### Provided information
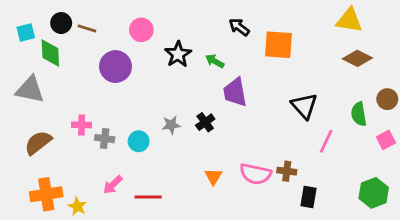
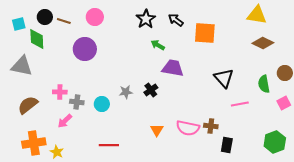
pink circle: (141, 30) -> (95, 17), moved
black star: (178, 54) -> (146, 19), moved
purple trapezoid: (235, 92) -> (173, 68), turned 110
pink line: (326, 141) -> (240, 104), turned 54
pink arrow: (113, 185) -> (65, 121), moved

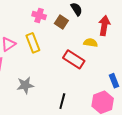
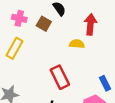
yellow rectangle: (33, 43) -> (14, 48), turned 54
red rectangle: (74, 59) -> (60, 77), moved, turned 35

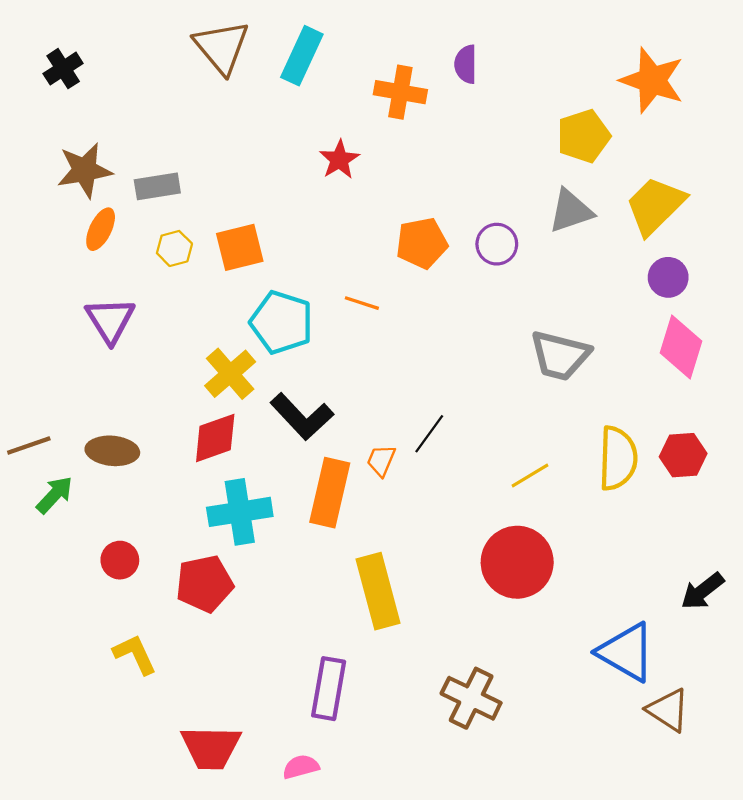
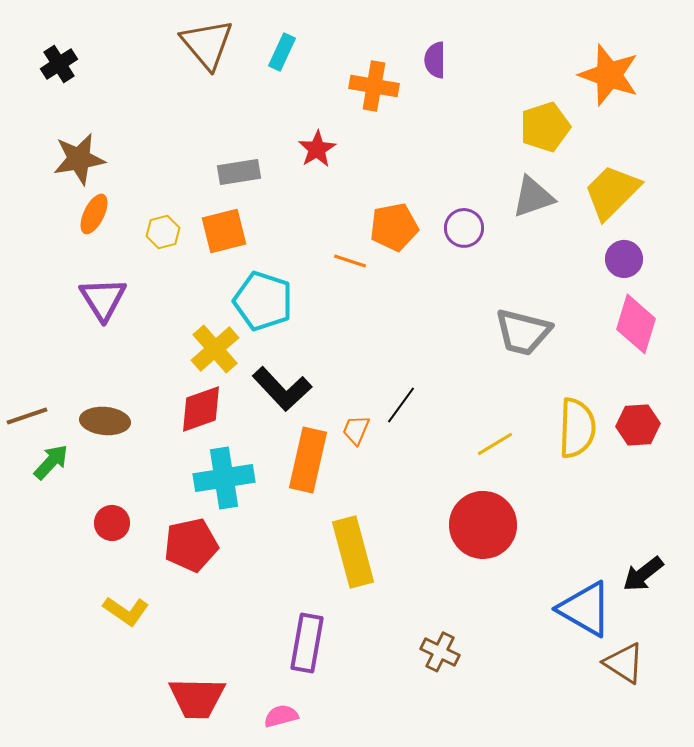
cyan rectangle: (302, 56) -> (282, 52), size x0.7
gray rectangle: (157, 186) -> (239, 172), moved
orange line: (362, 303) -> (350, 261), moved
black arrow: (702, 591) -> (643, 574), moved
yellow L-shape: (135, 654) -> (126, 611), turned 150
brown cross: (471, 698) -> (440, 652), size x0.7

* * *

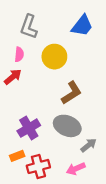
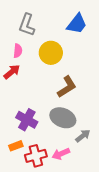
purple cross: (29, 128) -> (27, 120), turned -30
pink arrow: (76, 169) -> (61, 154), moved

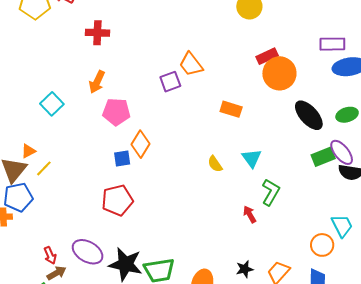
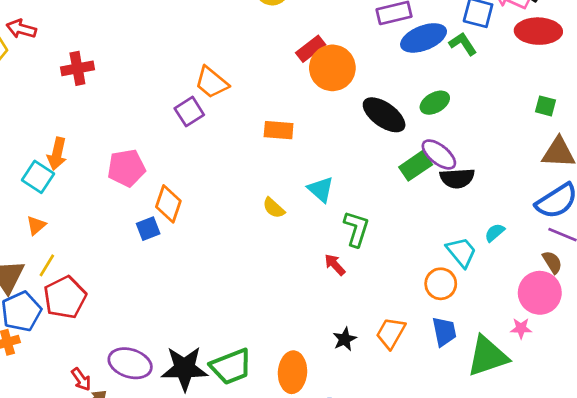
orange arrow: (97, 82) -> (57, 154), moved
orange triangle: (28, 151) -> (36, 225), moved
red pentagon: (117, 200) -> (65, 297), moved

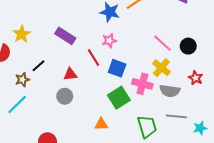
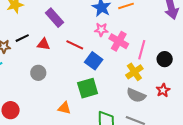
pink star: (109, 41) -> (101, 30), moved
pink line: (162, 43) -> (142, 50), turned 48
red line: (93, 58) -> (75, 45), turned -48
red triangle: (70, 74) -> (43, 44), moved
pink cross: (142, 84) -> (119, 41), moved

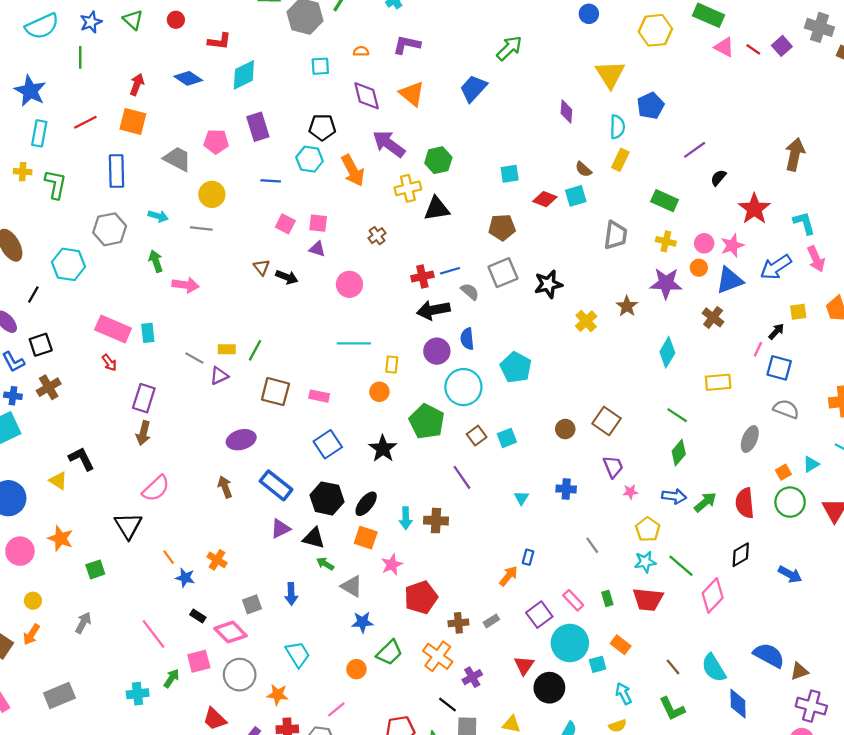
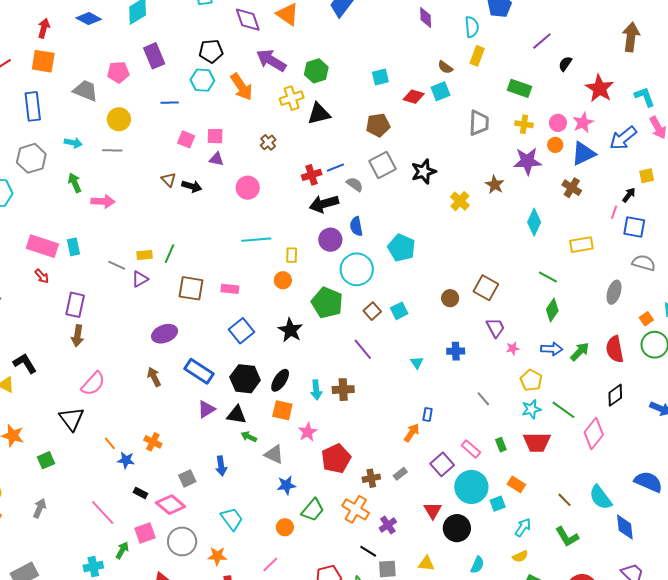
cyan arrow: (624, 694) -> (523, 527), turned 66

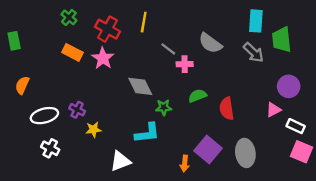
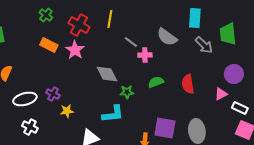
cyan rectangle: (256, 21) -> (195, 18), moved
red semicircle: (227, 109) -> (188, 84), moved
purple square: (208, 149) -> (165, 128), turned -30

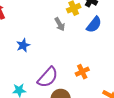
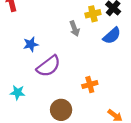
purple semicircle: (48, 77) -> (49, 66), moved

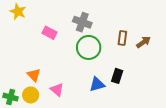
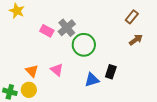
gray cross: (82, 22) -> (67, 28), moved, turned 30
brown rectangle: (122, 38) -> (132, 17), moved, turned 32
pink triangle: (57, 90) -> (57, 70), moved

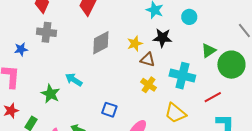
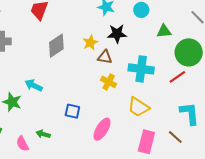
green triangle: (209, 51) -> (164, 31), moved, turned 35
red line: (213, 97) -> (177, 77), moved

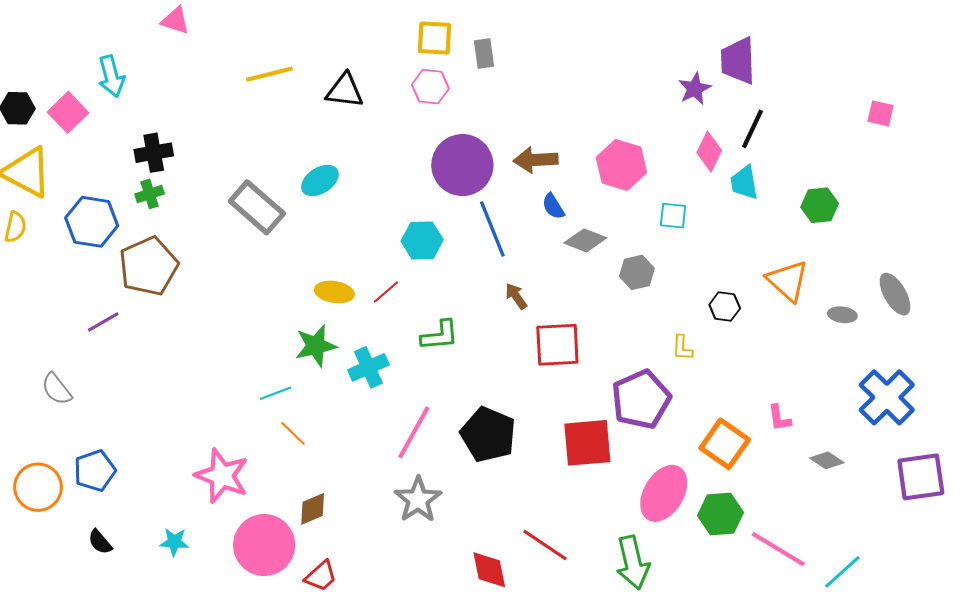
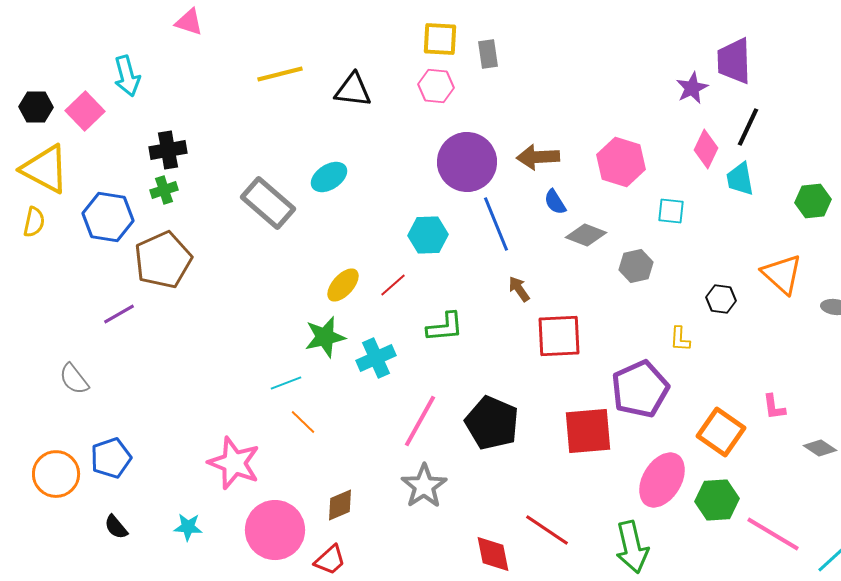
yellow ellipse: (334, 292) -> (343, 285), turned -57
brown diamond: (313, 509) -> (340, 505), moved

### Work required
Please set down, exactly and with no pictures, the lines in the entries above starting at the one holding "purple cross: (29, 128)" and ending at the one holding "red pentagon: (117, 200) -> (65, 297), moved", ends included.

### Output for this task
purple cross: (29, 128) -> (27, 120), turned -30
pink arrow: (76, 169) -> (61, 154), moved

orange arrow: (97, 82) -> (57, 154), moved
orange triangle: (28, 151) -> (36, 225), moved
red pentagon: (117, 200) -> (65, 297), moved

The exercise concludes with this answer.